Task to complete =>
Copy, without any change, the lines from the one that holds "(137, 154) = (336, 387): orange" through the final line of the material below.
[Records for the exercise — start]
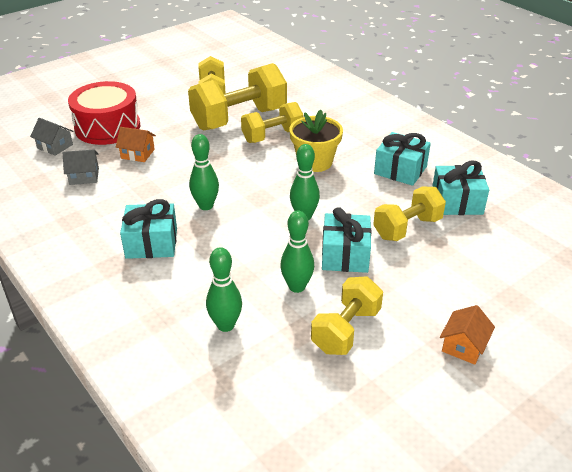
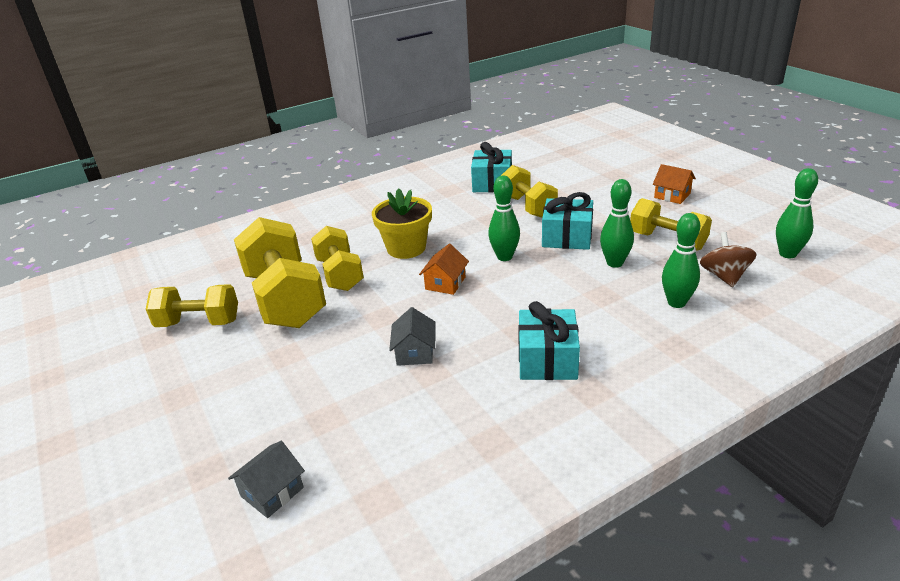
camera: 80 degrees left, 5 degrees down
(84, 176) = (380, 441): grey house -> grey house (415, 352)
(107, 127) = (240, 428): red drum -> none
(137, 154) = (336, 387): orange house -> orange house (445, 283)
(206, 206) = (476, 320): green bowling pin -> green bowling pin (787, 254)
(273, 368) = (724, 276): none -> brown spinning top
(400, 170) = (435, 204): turquoise gift -> none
[Records for the exercise — finish]
Task response =>
(137, 154) = (336, 387): orange house -> orange house (445, 283)
(206, 206) = (476, 320): green bowling pin -> green bowling pin (787, 254)
(273, 368) = (724, 276): none -> brown spinning top
(400, 170) = (435, 204): turquoise gift -> none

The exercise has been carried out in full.